Could you reproduce the lines below from the one with "(344, 688) = (375, 383): pink" through the one with "(477, 863) = (139, 497): yellow"? Keep both ends and add nothing.

Data excerpts:
⁂

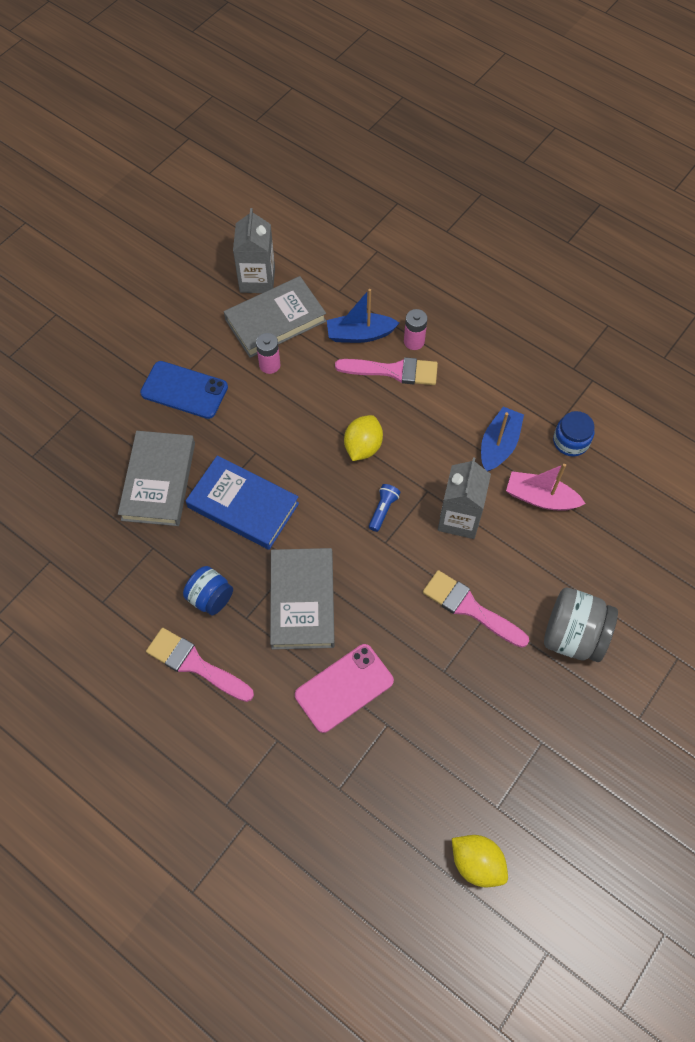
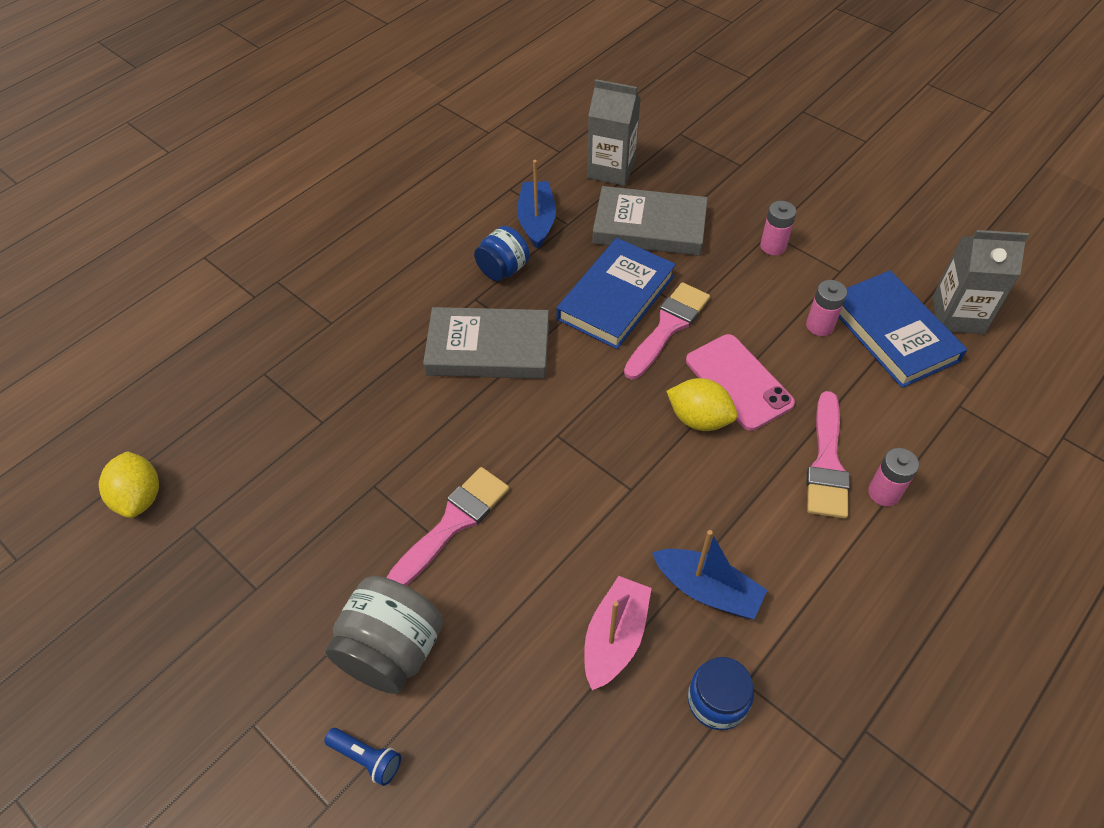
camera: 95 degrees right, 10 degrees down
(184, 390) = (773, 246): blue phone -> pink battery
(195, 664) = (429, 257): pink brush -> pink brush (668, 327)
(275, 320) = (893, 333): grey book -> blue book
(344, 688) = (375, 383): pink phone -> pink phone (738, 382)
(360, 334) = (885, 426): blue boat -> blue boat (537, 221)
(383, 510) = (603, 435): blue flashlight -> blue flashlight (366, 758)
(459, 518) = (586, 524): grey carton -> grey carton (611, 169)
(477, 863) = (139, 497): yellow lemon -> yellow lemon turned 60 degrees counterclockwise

⁂

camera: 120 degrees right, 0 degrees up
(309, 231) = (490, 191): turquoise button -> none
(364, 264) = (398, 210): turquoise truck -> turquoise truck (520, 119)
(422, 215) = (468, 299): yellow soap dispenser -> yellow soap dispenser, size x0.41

⁂

Exercise solution:
(344, 688) = (375, 383): pink phone -> pink phone (738, 382)
(360, 334) = (885, 426): blue boat -> blue boat (537, 221)
(383, 510) = (603, 435): blue flashlight -> blue flashlight (366, 758)
(459, 518) = (586, 524): grey carton -> grey carton (611, 169)
(477, 863) = (139, 497): yellow lemon -> yellow lemon turned 60 degrees counterclockwise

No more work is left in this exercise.